Excerpted records:
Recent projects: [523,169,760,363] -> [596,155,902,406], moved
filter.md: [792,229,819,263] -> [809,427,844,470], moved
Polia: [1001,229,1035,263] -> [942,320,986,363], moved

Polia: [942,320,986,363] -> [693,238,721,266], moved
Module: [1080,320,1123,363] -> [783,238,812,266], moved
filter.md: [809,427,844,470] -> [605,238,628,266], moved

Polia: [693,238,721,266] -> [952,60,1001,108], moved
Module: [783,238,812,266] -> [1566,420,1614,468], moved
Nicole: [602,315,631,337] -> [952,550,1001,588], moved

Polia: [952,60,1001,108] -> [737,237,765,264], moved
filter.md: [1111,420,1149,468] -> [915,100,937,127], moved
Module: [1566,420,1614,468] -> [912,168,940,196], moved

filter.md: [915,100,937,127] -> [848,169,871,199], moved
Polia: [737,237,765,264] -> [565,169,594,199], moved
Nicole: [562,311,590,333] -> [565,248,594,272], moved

What the exercise asks:
Write the data out again in full. Match it word for word.

Result:
Recent projects: [523,169,760,363] -> [596,155,902,406], moved
filter.md: [792,229,819,263] -> [809,427,844,470], moved
Polia: [1001,229,1035,263] -> [942,320,986,363], moved

Polia: [942,320,986,363] -> [693,238,721,266], moved
Module: [1080,320,1123,363] -> [783,238,812,266], moved
filter.md: [809,427,844,470] -> [605,238,628,266], moved

Polia: [693,238,721,266] -> [952,60,1001,108], moved
Module: [783,238,812,266] -> [1566,420,1614,468], moved
Nicole: [602,315,631,337] -> [952,550,1001,588], moved

Polia: [952,60,1001,108] -> [737,237,765,264], moved
filter.md: [1111,420,1149,468] -> [915,100,937,127], moved
Module: [1566,420,1614,468] -> [912,168,940,196], moved

filter.md: [915,100,937,127] -> [848,169,871,199], moved
Polia: [737,237,765,264] -> [565,169,594,199], moved
Nicole: [562,311,590,333] -> [565,248,594,272], moved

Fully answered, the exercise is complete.